Go through the data below and copy each line that includes "minus".

(Records excerpted from a collection)

====

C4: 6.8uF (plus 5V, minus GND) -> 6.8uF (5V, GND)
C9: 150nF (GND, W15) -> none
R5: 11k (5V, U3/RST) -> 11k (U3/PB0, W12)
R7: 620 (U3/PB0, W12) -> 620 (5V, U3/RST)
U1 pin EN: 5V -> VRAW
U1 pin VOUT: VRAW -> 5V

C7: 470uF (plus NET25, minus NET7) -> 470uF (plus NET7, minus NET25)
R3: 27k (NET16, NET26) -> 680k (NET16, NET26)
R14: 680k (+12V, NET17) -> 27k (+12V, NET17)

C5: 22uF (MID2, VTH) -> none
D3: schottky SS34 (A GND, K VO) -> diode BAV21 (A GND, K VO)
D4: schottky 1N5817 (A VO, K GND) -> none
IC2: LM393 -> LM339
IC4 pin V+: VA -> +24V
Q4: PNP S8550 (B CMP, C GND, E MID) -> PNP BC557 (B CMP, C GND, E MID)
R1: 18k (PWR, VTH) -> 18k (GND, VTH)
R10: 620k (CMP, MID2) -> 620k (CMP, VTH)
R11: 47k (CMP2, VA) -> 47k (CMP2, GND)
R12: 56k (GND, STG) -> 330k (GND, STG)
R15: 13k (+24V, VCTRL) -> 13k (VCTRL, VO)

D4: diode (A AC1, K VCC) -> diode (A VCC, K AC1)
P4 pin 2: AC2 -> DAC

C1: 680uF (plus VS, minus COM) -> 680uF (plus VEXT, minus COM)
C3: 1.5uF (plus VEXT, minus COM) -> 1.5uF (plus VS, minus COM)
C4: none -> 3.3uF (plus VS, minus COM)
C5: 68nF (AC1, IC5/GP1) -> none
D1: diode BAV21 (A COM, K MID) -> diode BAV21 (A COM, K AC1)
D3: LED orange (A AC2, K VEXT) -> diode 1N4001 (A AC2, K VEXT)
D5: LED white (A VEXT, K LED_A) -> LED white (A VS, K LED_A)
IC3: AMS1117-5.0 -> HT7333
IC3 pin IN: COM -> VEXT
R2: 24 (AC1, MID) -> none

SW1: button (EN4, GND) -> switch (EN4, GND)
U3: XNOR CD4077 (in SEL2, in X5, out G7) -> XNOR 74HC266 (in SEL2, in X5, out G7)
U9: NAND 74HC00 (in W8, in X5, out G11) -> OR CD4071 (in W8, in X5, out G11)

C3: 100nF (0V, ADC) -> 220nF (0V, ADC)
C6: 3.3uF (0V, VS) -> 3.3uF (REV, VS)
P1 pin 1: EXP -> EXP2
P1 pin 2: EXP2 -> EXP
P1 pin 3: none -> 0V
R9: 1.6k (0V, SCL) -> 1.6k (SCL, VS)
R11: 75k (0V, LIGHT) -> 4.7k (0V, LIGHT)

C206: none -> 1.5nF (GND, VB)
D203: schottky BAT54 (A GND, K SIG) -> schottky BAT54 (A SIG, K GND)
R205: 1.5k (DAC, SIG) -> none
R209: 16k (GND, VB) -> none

====

- Exercise response -
C4: 6.8uF (plus 5V, minus GND) -> 6.8uF (5V, GND)
C7: 470uF (plus NET25, minus NET7) -> 470uF (plus NET7, minus NET25)
C1: 680uF (plus VS, minus COM) -> 680uF (plus VEXT, minus COM)
C3: 1.5uF (plus VEXT, minus COM) -> 1.5uF (plus VS, minus COM)
C4: none -> 3.3uF (plus VS, minus COM)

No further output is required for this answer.